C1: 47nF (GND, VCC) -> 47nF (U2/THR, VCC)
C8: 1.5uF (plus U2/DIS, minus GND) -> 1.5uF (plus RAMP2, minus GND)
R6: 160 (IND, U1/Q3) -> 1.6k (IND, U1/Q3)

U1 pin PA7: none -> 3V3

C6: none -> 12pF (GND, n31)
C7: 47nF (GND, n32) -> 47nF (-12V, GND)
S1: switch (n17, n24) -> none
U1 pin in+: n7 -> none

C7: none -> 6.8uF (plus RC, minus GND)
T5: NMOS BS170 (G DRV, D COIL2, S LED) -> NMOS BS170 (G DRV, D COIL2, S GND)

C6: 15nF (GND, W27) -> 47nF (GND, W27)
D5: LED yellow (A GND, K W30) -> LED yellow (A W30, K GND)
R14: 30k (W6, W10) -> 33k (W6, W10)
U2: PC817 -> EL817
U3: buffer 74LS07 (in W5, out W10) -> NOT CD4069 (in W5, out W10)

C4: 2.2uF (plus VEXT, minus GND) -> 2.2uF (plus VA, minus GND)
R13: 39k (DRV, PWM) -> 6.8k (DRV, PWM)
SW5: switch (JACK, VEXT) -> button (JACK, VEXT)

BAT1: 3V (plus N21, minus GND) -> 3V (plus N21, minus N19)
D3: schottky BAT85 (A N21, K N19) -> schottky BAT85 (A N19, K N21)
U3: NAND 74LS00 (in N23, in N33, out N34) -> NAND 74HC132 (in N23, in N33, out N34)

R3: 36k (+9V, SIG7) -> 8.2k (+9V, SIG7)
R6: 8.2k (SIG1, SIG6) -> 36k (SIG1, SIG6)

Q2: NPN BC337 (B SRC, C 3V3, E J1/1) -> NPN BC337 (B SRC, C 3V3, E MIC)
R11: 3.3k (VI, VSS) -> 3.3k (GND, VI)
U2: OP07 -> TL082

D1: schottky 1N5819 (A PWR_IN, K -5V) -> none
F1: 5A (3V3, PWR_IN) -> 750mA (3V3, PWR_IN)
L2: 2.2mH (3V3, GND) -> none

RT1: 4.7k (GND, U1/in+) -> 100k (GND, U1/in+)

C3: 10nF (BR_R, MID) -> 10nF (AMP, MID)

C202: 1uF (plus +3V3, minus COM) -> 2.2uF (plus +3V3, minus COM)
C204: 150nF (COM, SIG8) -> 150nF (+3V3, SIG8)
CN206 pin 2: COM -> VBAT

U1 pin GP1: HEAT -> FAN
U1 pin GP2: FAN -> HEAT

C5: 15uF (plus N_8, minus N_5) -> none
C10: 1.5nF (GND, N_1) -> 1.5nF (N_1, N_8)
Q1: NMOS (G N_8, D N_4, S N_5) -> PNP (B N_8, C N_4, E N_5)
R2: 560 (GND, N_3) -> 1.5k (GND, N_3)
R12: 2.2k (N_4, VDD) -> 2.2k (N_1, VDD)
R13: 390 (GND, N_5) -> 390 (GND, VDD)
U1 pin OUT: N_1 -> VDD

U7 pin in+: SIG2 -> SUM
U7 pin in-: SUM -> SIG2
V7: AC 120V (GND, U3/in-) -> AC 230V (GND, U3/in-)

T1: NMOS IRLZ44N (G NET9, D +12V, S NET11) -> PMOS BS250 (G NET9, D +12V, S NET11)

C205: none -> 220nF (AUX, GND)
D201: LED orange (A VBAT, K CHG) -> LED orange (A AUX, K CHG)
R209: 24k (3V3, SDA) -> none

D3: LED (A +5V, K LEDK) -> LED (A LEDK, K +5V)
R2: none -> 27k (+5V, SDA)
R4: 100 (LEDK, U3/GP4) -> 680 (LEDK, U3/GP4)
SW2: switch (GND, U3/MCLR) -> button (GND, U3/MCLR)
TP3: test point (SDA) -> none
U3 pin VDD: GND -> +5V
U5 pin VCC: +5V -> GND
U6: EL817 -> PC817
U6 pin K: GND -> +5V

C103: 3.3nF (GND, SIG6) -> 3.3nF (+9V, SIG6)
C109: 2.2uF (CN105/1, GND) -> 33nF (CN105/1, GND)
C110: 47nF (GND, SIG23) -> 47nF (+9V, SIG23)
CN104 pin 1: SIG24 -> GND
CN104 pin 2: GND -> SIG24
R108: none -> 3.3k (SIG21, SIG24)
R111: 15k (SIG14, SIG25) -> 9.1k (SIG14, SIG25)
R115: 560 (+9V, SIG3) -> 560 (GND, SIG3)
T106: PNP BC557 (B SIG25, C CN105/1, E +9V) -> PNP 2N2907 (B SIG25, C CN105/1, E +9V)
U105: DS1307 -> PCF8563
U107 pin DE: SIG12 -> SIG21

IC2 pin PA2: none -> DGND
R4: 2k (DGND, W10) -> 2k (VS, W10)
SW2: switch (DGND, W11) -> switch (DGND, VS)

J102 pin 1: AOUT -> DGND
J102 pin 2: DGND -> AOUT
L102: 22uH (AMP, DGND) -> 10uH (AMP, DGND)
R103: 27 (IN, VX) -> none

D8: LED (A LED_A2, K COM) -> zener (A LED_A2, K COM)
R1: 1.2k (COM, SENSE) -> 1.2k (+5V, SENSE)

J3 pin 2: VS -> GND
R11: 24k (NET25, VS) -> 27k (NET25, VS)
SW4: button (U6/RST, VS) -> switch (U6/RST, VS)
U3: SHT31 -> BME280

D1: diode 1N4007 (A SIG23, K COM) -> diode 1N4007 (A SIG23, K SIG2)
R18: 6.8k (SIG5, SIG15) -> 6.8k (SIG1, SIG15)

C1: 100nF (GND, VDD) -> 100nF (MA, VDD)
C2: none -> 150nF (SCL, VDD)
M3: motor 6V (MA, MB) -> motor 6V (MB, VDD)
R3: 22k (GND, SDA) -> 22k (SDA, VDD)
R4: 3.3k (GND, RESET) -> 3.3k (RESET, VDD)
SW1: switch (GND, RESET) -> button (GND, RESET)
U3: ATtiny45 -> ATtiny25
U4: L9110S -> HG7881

________________________________________

### Task item:
From the first line of the data above through the line containing "C7: 47nF (GND, n32) -> 47nF (-12V, GND)", set each line down again exactly; include both ends and omit everything else.

### Task output:
C1: 47nF (GND, VCC) -> 47nF (U2/THR, VCC)
C8: 1.5uF (plus U2/DIS, minus GND) -> 1.5uF (plus RAMP2, minus GND)
R6: 160 (IND, U1/Q3) -> 1.6k (IND, U1/Q3)

U1 pin PA7: none -> 3V3

C6: none -> 12pF (GND, n31)
C7: 47nF (GND, n32) -> 47nF (-12V, GND)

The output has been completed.